- [Work order]: Each line below containing the word "trophy" needs to be shown.

- [Dataset excerpts]:
════════════════

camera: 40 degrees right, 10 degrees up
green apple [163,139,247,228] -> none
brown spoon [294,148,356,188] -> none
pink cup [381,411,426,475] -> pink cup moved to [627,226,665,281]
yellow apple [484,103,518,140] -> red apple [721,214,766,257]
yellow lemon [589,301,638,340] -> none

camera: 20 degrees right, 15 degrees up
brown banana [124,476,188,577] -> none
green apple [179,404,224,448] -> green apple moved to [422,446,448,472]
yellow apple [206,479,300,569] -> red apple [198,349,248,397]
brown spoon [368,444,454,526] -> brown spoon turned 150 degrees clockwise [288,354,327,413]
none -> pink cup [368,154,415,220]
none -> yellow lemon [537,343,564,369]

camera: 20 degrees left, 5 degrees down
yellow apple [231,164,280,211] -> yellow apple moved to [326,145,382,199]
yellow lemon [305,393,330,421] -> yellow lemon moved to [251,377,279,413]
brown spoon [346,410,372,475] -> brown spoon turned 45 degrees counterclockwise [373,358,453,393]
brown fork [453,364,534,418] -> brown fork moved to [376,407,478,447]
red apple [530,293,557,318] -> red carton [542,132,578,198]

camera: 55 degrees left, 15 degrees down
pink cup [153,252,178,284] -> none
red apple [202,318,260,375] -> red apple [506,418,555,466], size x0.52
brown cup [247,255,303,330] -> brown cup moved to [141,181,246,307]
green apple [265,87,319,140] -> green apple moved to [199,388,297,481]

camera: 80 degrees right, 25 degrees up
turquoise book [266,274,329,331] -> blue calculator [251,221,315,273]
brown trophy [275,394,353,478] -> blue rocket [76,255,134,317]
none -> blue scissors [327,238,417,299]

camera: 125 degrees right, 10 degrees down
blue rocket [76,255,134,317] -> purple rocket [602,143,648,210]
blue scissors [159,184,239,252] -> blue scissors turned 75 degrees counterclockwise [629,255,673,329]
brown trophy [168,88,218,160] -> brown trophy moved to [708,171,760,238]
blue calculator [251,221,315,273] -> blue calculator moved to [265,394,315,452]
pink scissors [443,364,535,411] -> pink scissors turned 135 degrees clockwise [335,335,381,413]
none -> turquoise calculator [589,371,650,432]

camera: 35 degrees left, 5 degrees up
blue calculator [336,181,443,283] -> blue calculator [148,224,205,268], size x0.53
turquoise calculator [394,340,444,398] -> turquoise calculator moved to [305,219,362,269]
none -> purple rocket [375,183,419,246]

════════════════

- [Response to the exercise]:
brown trophy [275,394,353,478] -> blue rocket [76,255,134,317]
brown trophy [168,88,218,160] -> brown trophy moved to [708,171,760,238]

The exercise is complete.